Write out each record exactly as given, but do not include the pictures.
+---+
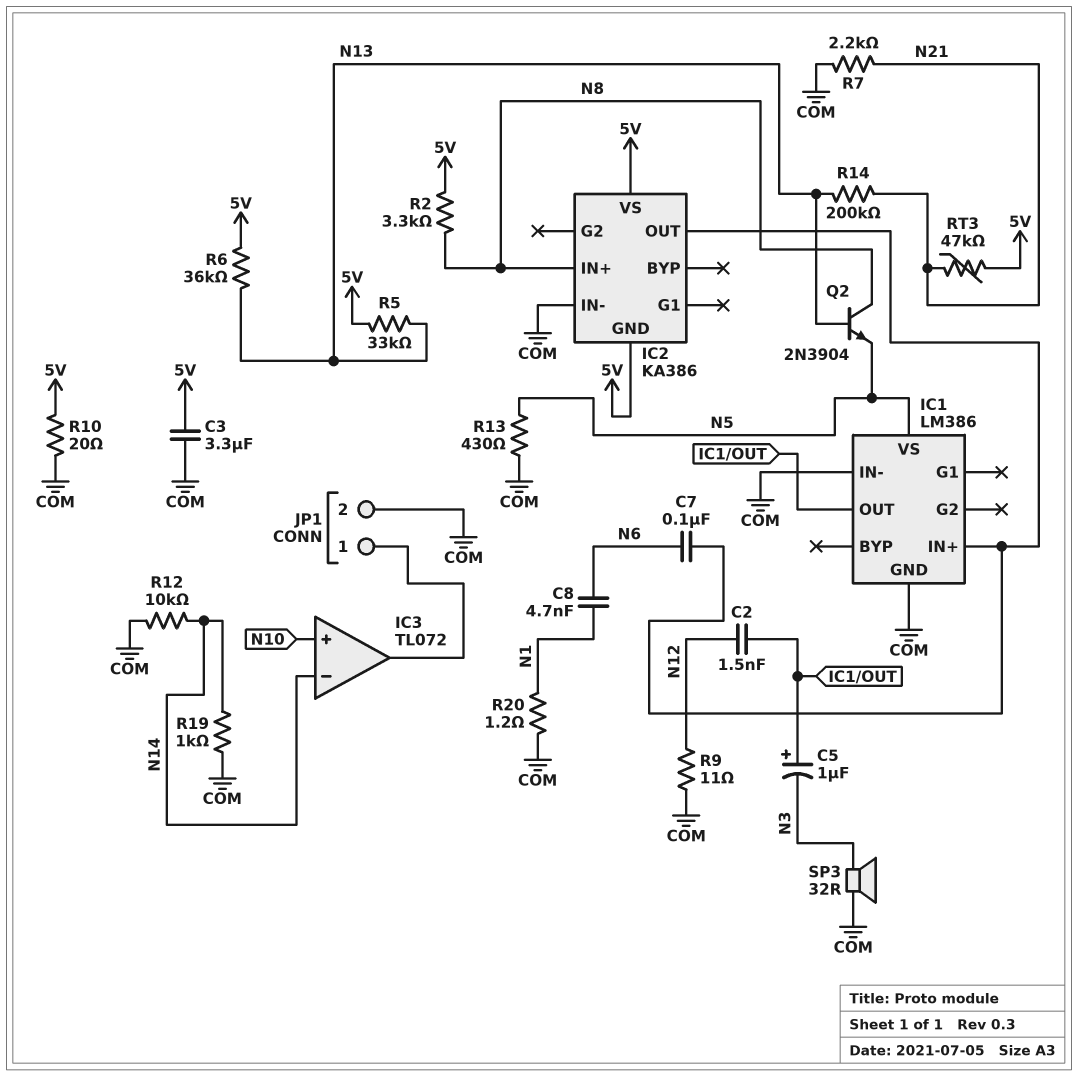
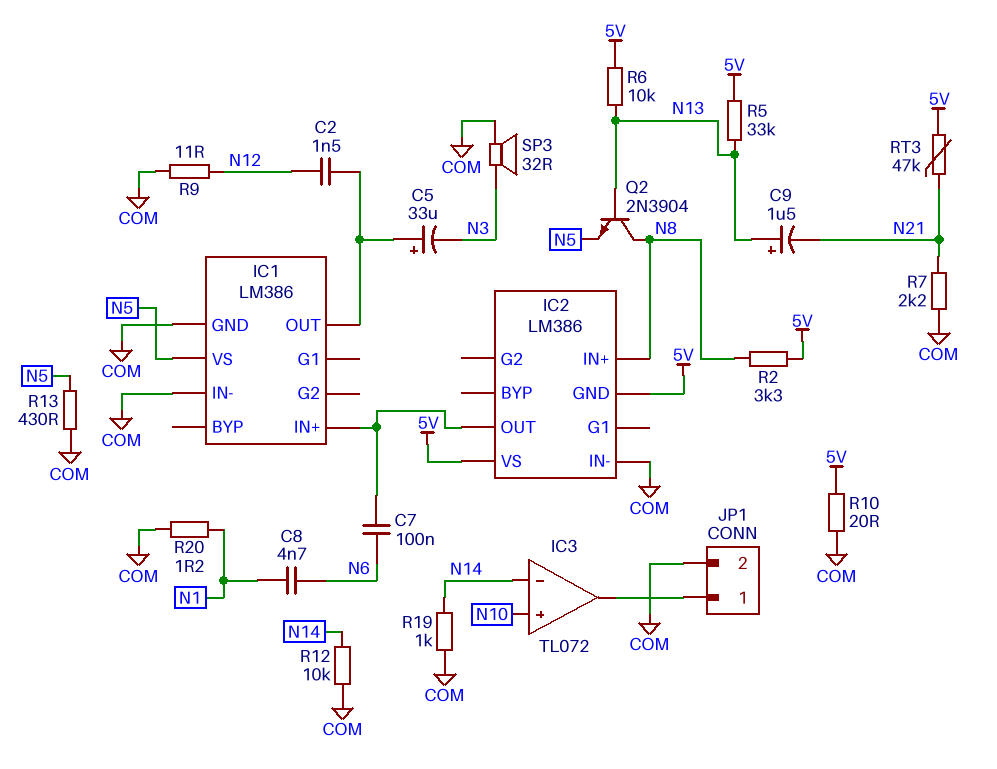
C3: 3.3uF (5V, COM) -> none
C5: 1uF (plus IC1/OUT, minus N3) -> 33uF (plus IC1/OUT, minus N3)
C9: none -> 1.5uF (plus N13, minus N21)
IC2: KA386 -> LM386
R6: 36k (5V, N13) -> 10k (5V, N13)
R14: 200k (N13, N21) -> none

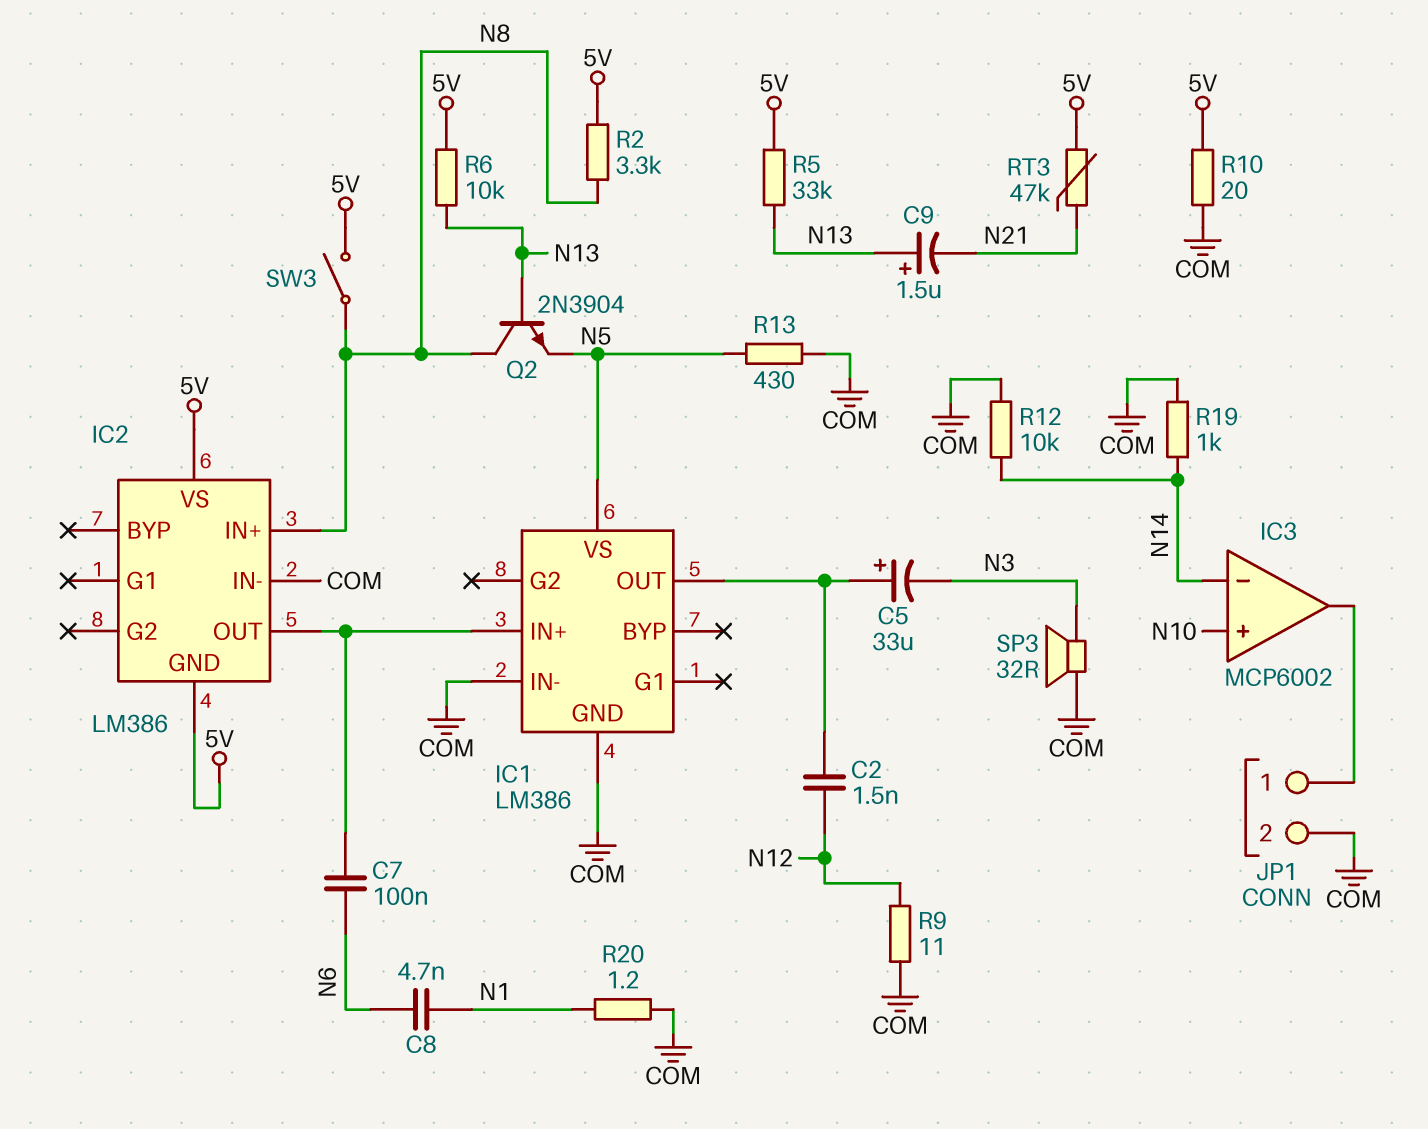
IC3: TL072 -> MCP6002
R7: 2.2k (COM, N21) -> none
SW3: none -> switch (5V, N8)

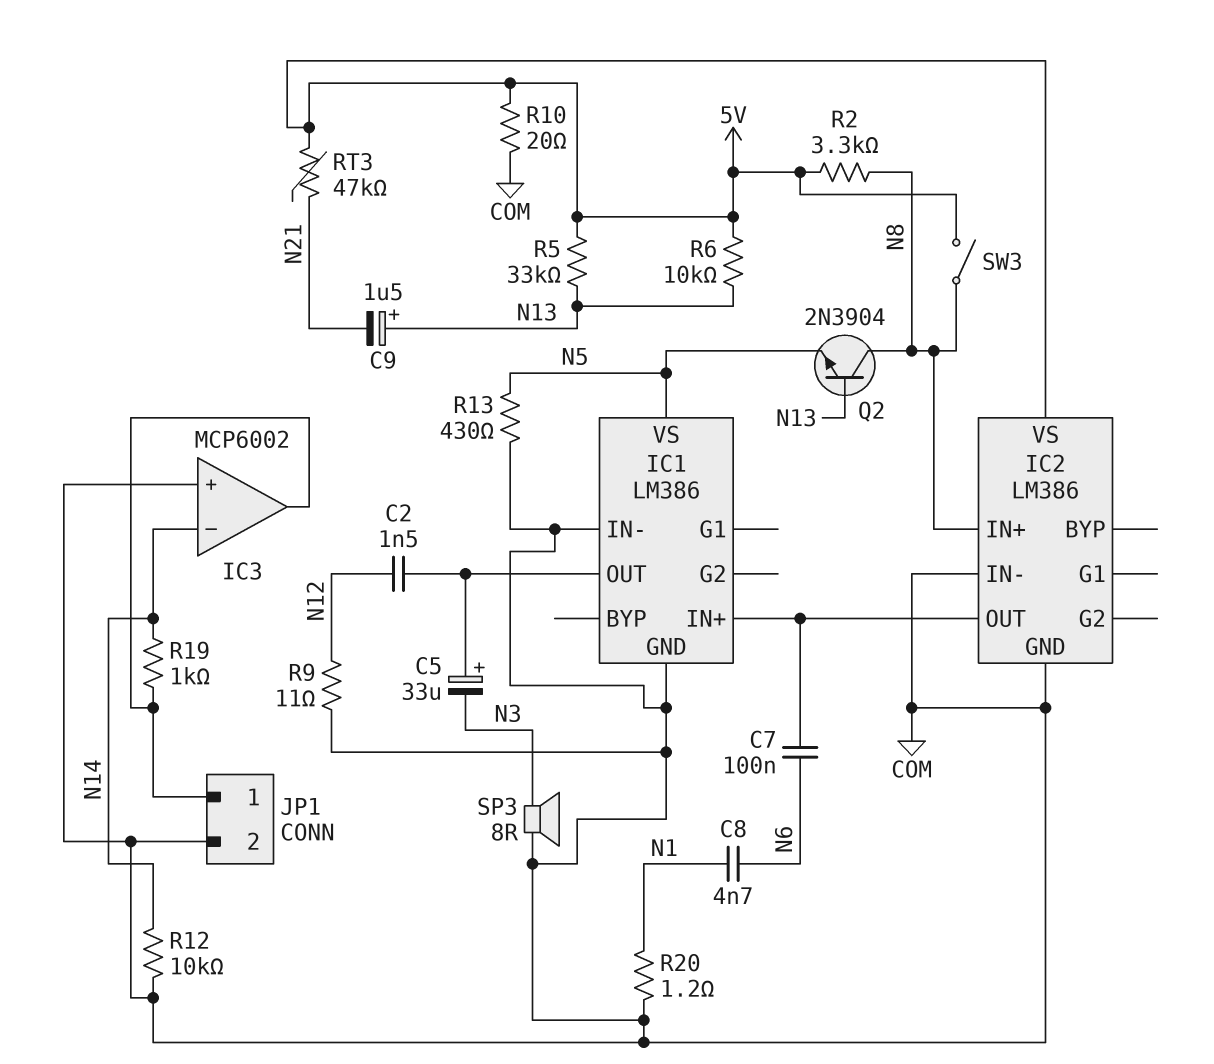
IC2 pin GND: 5V -> COM
IC3 pin in+: N10 -> COM
R19: 1k (COM, N14) -> 1k (IC3/out, N14)
SP3: speaker 32R (COM, N3) -> speaker 8R (COM, N3)

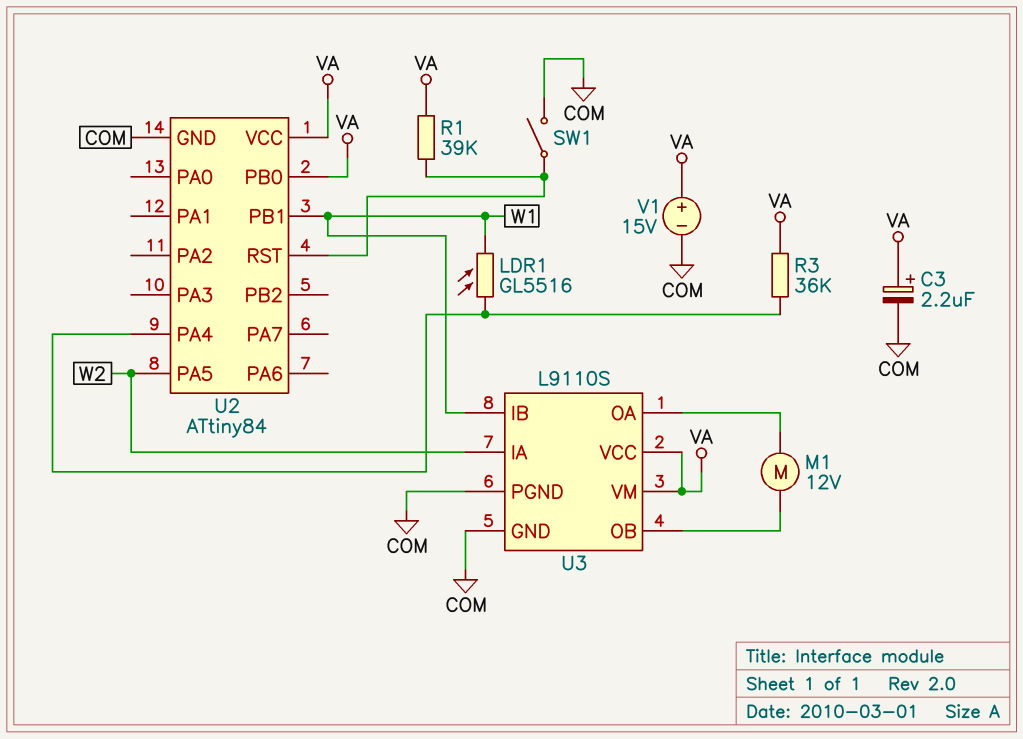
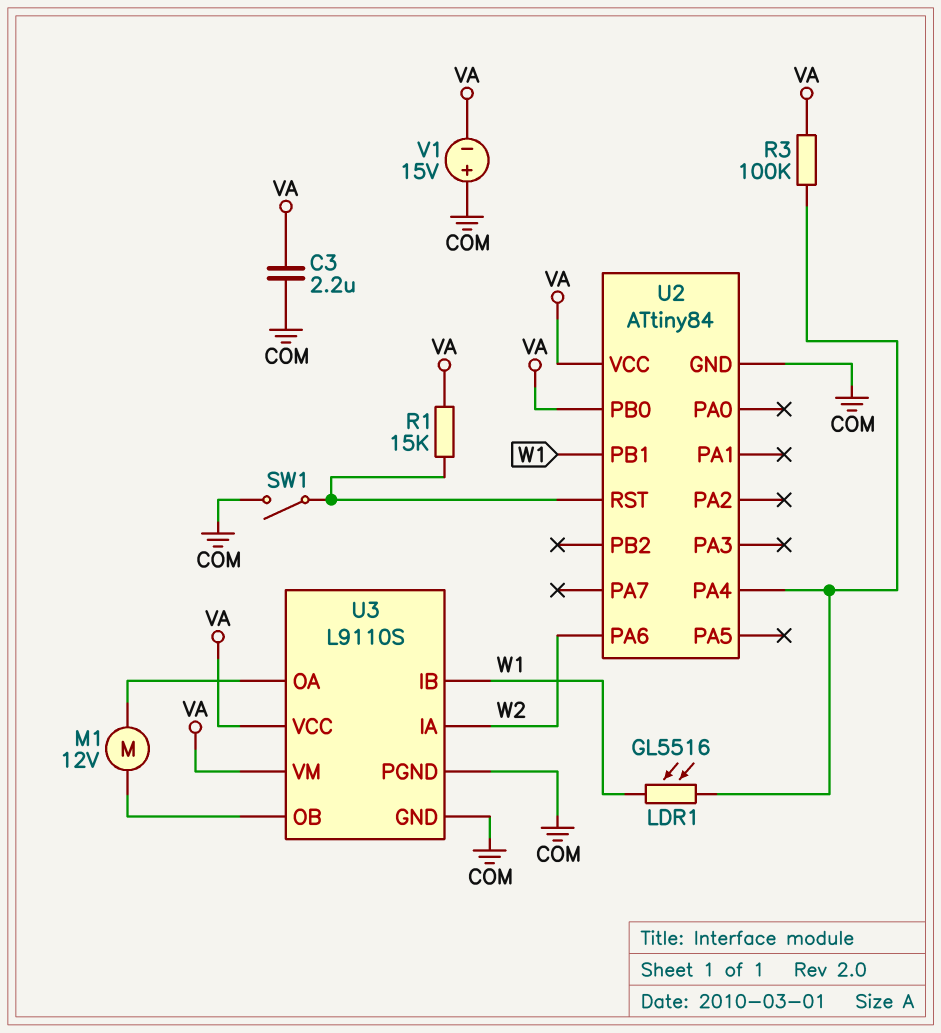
C3: 2.2uF (plus VA, minus COM) -> 2.2uF (COM, VA)
R1: 39k (U2/RST, VA) -> 15k (U2/RST, VA)
R3: 36k (U2/PA4, VA) -> 100k (U2/PA4, VA)
U2 pin PA5: W2 -> none
U2 pin PA6: none -> W2
V1: 15V (plus VA, minus COM) -> 15V (plus COM, minus VA)

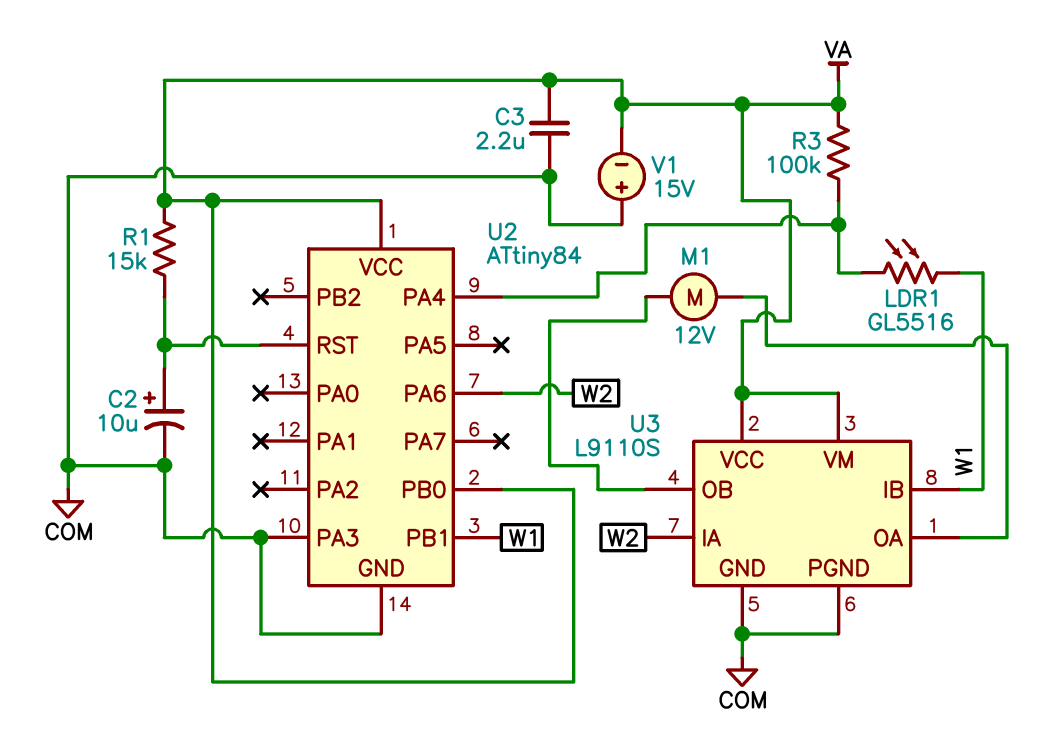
C2: none -> 10uF (plus U2/RST, minus COM)
SW1: switch (COM, U2/RST) -> none
U2 pin PA3: none -> COM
+---+
Solved exercise:
C3: 3.3uF (5V, COM) -> none
C5: 1uF (plus IC1/OUT, minus N3) -> 33uF (plus IC1/OUT, minus N3)
C9: none -> 1.5uF (plus N13, minus N21)
IC2: KA386 -> LM386
R6: 36k (5V, N13) -> 10k (5V, N13)
R14: 200k (N13, N21) -> none

IC3: TL072 -> MCP6002
R7: 2.2k (COM, N21) -> none
SW3: none -> switch (5V, N8)

IC2 pin GND: 5V -> COM
IC3 pin in+: N10 -> COM
R19: 1k (COM, N14) -> 1k (IC3/out, N14)
SP3: speaker 32R (COM, N3) -> speaker 8R (COM, N3)

C3: 2.2uF (plus VA, minus COM) -> 2.2uF (COM, VA)
R1: 39k (U2/RST, VA) -> 15k (U2/RST, VA)
R3: 36k (U2/PA4, VA) -> 100k (U2/PA4, VA)
U2 pin PA5: W2 -> none
U2 pin PA6: none -> W2
V1: 15V (plus VA, minus COM) -> 15V (plus COM, minus VA)

C2: none -> 10uF (plus U2/RST, minus COM)
SW1: switch (COM, U2/RST) -> none
U2 pin PA3: none -> COM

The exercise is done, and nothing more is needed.